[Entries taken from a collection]
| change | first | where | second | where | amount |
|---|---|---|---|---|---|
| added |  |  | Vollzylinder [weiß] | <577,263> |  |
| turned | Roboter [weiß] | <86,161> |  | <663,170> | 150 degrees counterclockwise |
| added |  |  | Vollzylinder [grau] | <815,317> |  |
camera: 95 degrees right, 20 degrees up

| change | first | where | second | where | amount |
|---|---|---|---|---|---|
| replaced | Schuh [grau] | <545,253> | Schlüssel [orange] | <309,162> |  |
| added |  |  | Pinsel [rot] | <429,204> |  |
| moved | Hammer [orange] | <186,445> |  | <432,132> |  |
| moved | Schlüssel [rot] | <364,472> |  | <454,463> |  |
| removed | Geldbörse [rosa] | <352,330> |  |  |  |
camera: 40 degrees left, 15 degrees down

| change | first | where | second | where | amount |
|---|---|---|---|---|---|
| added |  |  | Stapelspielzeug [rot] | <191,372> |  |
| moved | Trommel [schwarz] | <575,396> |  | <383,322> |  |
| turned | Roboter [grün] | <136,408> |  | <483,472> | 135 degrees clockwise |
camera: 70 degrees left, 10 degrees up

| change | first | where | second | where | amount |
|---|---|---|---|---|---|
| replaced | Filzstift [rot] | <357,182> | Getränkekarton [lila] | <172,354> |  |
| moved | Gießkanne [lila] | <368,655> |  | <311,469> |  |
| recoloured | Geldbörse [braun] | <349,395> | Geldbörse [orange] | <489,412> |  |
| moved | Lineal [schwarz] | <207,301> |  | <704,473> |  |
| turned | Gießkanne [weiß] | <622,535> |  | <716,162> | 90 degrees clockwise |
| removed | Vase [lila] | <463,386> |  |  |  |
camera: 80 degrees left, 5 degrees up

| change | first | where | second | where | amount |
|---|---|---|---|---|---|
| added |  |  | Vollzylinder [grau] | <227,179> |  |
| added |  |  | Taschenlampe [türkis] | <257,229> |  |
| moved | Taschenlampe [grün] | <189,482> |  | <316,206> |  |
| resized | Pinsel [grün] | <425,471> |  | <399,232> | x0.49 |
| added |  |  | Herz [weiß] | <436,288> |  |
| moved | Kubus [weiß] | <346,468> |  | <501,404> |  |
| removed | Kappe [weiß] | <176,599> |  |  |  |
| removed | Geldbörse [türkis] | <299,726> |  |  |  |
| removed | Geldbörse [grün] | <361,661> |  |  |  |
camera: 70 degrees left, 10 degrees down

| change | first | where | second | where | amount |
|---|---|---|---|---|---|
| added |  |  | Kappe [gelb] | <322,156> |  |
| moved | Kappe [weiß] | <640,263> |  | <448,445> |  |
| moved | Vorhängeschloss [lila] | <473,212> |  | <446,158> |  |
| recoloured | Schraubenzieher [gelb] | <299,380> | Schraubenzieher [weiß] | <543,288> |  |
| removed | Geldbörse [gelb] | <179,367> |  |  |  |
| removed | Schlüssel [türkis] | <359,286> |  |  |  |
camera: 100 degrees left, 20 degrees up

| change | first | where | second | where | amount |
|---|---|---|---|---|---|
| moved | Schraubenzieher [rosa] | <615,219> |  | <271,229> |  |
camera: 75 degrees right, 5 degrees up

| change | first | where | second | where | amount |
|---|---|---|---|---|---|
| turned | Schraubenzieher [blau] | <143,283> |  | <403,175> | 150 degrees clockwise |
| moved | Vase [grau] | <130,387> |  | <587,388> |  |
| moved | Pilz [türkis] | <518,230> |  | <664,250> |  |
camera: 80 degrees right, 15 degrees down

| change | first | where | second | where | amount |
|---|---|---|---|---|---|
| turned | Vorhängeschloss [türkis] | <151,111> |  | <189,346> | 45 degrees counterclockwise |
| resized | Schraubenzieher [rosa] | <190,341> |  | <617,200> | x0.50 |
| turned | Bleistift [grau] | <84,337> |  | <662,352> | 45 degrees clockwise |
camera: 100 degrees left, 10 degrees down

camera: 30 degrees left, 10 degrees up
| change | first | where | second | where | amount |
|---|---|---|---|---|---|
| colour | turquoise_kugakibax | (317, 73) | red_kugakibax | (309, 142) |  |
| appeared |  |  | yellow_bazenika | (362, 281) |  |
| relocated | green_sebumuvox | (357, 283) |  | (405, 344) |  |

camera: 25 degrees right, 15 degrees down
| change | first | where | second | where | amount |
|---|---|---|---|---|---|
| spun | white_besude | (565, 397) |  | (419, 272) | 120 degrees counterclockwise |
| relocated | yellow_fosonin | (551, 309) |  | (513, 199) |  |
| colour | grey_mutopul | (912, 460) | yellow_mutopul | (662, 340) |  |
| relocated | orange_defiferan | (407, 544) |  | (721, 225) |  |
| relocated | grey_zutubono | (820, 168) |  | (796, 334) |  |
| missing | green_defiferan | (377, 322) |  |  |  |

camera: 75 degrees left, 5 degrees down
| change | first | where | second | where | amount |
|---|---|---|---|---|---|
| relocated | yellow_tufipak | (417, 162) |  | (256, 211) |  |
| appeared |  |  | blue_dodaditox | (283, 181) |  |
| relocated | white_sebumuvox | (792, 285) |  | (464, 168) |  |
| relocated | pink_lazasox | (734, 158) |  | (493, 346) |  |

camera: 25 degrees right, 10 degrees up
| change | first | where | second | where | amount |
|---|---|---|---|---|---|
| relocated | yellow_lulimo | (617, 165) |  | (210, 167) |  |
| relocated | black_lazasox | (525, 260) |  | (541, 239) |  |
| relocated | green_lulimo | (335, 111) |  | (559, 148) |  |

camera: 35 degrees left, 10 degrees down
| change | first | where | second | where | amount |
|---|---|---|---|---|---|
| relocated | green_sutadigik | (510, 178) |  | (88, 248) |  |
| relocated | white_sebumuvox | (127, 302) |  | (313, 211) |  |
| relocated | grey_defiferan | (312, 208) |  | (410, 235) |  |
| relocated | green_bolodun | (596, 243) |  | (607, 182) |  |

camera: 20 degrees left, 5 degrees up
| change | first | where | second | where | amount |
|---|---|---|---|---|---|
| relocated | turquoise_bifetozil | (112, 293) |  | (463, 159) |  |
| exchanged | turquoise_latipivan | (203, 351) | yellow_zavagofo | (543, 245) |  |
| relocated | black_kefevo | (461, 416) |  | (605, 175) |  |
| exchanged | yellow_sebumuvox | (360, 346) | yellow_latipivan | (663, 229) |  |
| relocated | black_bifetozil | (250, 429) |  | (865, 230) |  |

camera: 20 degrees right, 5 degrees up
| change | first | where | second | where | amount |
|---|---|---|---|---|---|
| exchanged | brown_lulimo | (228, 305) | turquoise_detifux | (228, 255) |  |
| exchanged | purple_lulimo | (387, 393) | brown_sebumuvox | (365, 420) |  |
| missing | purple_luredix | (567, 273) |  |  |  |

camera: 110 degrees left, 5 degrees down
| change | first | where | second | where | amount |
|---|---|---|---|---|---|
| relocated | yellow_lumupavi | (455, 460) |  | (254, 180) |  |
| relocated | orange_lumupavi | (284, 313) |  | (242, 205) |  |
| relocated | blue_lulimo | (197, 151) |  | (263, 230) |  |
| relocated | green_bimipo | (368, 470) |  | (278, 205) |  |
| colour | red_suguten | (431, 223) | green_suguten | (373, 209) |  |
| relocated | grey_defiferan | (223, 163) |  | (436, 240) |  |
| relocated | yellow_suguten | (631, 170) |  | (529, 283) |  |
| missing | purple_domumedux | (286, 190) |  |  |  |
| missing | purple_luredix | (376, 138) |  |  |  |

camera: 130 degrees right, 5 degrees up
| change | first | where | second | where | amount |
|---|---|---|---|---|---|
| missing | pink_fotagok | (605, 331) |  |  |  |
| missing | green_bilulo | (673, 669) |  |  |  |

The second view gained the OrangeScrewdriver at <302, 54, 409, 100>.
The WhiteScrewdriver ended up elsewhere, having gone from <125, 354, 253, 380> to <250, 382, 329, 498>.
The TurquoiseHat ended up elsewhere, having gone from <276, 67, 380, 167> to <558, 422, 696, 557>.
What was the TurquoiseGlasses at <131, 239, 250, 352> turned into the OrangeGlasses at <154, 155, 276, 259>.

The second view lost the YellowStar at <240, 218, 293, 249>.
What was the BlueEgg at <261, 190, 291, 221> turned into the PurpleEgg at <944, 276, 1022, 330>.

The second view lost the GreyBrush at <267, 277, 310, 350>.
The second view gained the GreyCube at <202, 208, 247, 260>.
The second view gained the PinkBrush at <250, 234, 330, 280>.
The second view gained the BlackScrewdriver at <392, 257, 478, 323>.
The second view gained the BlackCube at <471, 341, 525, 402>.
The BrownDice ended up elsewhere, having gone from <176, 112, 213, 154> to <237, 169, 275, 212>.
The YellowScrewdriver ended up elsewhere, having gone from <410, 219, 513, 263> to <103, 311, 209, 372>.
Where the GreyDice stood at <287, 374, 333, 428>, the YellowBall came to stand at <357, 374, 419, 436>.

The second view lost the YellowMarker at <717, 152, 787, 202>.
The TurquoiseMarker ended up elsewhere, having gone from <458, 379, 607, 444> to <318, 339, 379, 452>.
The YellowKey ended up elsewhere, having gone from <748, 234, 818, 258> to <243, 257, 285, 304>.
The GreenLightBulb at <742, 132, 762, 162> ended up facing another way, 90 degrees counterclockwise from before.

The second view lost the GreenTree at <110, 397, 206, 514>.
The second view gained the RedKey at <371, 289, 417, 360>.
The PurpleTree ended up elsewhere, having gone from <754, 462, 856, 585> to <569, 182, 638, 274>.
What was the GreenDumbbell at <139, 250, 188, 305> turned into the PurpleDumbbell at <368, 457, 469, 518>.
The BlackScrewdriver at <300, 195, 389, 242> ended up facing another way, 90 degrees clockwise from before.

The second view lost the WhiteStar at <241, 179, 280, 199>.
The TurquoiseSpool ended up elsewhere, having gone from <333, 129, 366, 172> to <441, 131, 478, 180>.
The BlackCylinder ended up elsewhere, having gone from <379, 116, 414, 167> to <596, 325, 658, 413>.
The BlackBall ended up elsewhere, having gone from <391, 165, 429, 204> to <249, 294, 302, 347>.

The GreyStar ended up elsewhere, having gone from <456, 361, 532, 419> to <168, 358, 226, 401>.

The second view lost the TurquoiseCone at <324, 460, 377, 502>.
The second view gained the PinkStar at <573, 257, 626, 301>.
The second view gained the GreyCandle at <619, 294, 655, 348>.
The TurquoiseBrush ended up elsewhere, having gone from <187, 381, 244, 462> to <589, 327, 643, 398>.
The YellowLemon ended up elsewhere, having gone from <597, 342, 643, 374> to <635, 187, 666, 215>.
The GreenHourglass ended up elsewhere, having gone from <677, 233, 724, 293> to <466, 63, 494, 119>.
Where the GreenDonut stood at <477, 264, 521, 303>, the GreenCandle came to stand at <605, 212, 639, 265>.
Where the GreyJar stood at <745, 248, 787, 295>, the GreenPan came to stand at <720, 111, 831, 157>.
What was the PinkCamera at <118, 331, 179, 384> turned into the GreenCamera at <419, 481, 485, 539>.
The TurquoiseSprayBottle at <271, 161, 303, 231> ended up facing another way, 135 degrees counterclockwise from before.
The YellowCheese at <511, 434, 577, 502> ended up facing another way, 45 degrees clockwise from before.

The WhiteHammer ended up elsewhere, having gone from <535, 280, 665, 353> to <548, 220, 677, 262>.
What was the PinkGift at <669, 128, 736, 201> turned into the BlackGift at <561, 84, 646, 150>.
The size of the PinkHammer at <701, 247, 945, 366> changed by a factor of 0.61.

### [Task details]
In the entries above, the lines between the one holding "Vollzylinder [weiß] |" and the one holding "[grau] | <815,317>", inclusive, are to be printed exactly as written, and those alone.

### [Solution below]
| added |  |  | Vollzylinder [weiß] | <577,263> |  |
| turned | Roboter [weiß] | <86,161> |  | <663,170> | 150 degrees counterclockwise |
| added |  |  | Vollzylinder [grau] | <815,317> |  |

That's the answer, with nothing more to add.